• **YOUR ASSIGNMENT**
Return each line of the records holding the string "blue".

#####

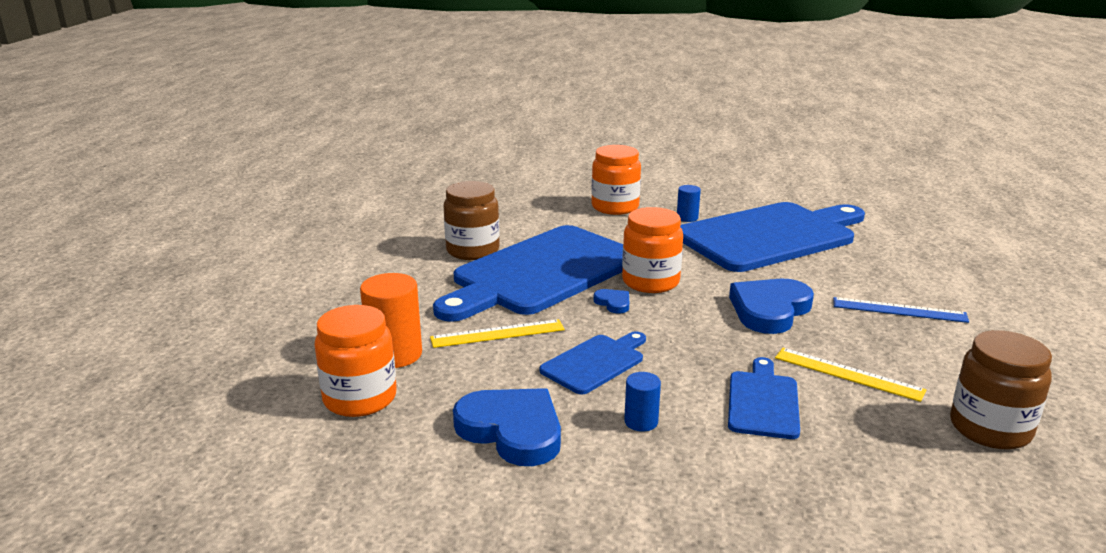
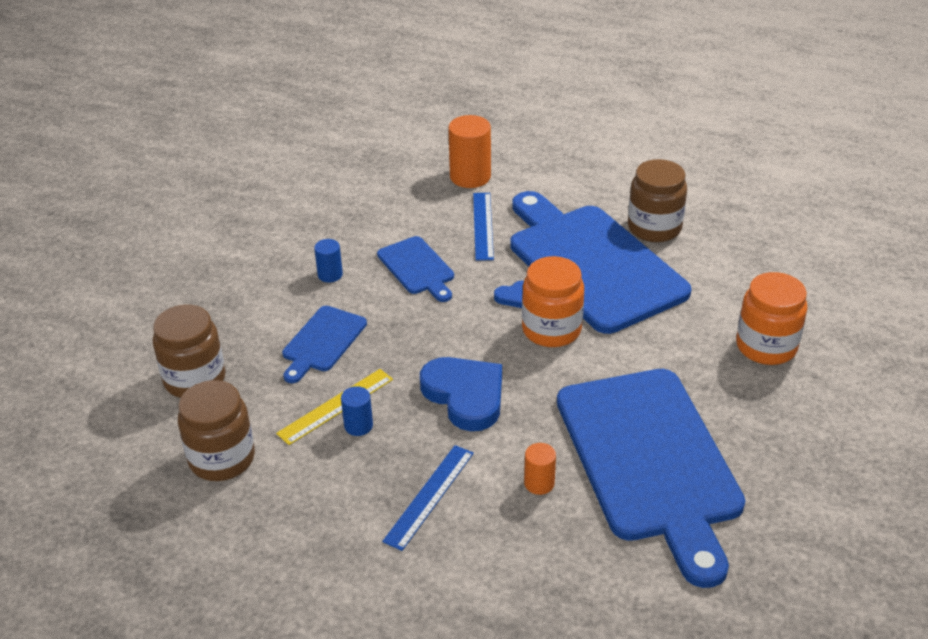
camera: 105 degrees right, 15 degrees up
orange jar [314,305,397,417] -> none
yellow ruler [430,319,565,348] -> blue ruler [473,193,494,261]
blue heart [453,388,561,466] -> none
blue cylinder [677,185,701,222] -> blue cylinder moved to [341,386,373,436]
blue cutting board [728,357,800,439] -> blue cutting board turned 90 degrees clockwise [282,306,367,383]
none -> brown jar [153,305,225,398]
none -> orange cylinder [524,443,556,495]

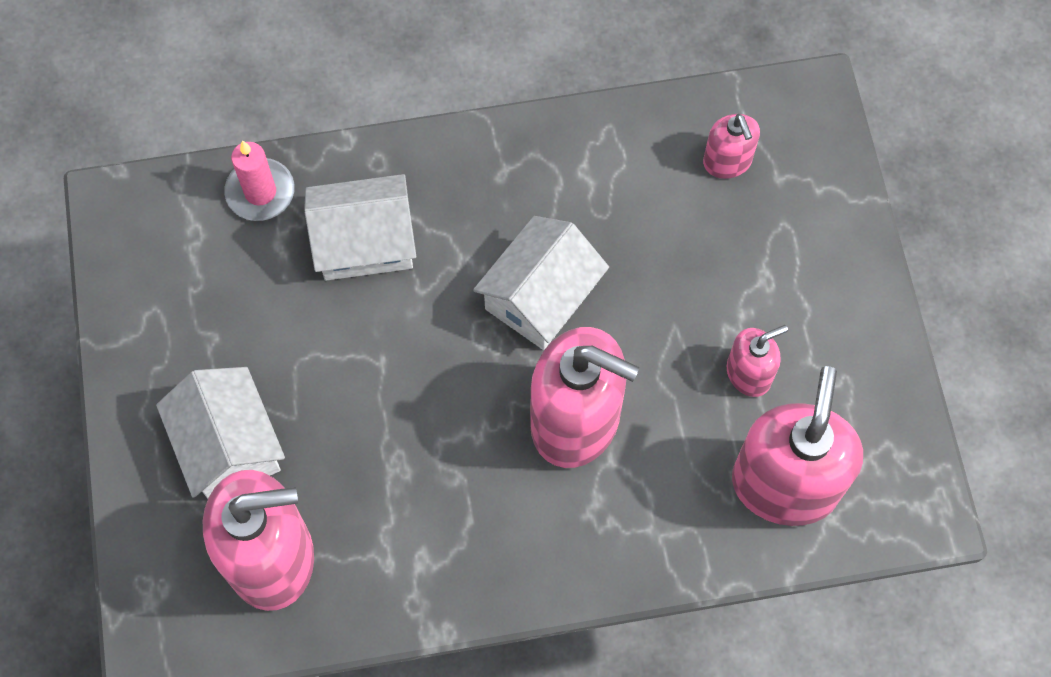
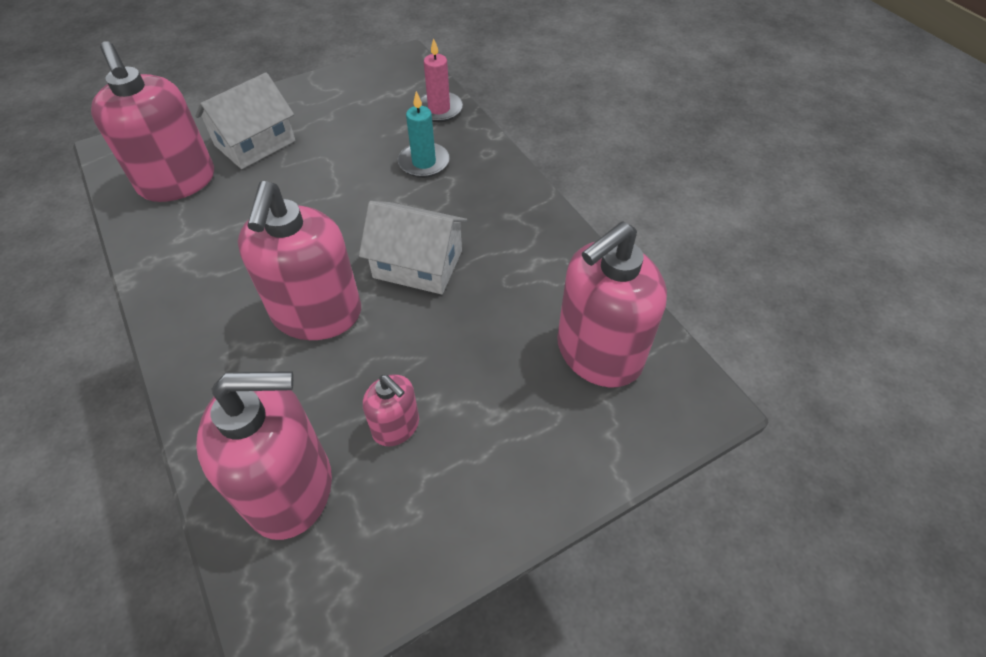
camera: 70 degrees right, 15 degrees down
white house [304,174,416,281] -> turquoise candle [398,91,450,178]
pink soap dispenser [703,114,760,179] -> pink soap dispenser [557,221,667,387], size x1.99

#####

• **TASK RESULT**
yellow ruler [430,319,565,348] -> blue ruler [473,193,494,261]
blue heart [453,388,561,466] -> none
blue cylinder [677,185,701,222] -> blue cylinder moved to [341,386,373,436]
blue cutting board [728,357,800,439] -> blue cutting board turned 90 degrees clockwise [282,306,367,383]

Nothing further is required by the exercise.